# To-do item
Leave the pictures out. Copy every other part of the entries exactly.

(Collected data entries)
- - - -

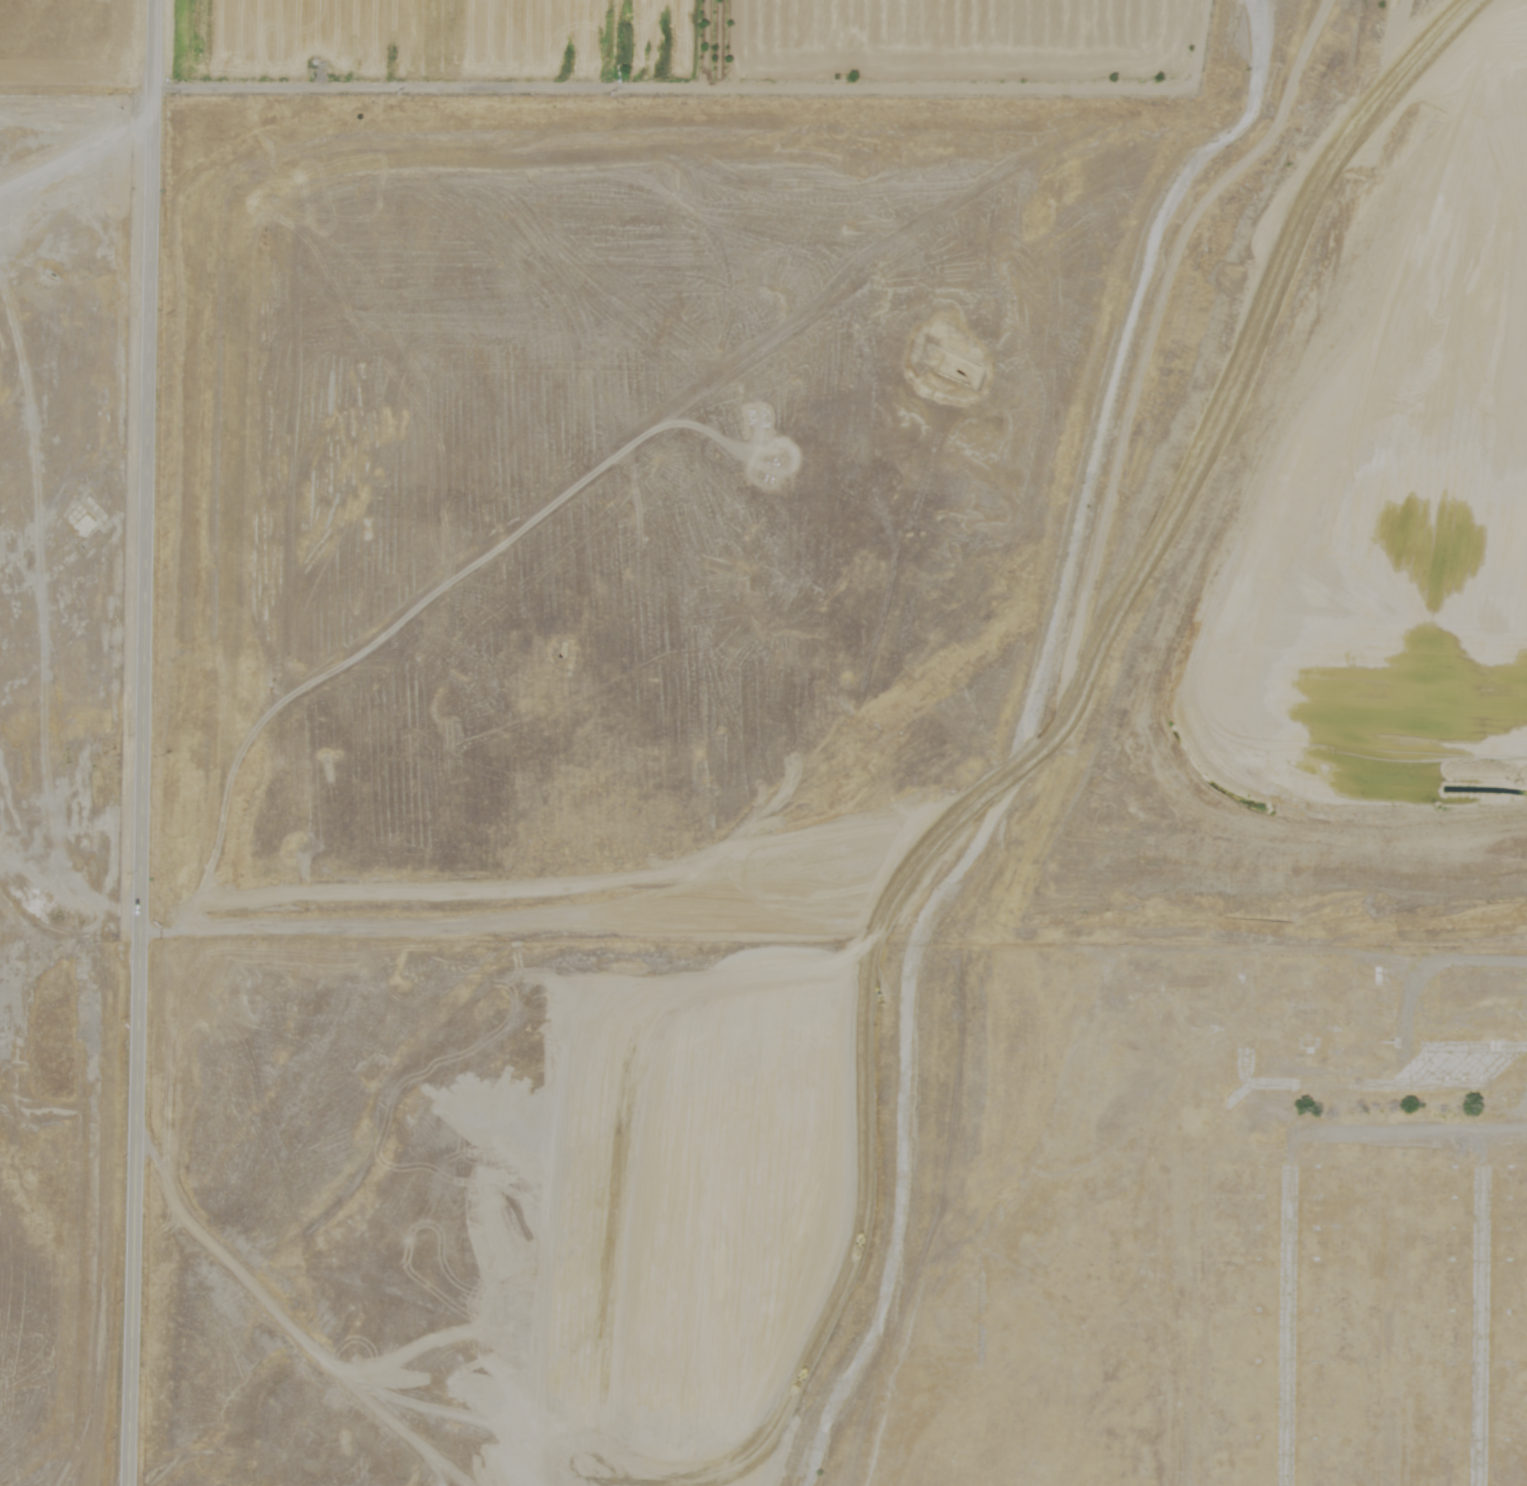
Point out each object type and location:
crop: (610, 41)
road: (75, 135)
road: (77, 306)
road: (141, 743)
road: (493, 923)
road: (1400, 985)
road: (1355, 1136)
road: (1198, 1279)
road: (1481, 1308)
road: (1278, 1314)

- - - -

# Task output
Point out each object type and location:
crop: (610, 41)
road: (75, 135)
road: (77, 306)
road: (141, 743)
road: (493, 923)
road: (1400, 985)
road: (1355, 1136)
road: (1198, 1279)
road: (1481, 1308)
road: (1278, 1314)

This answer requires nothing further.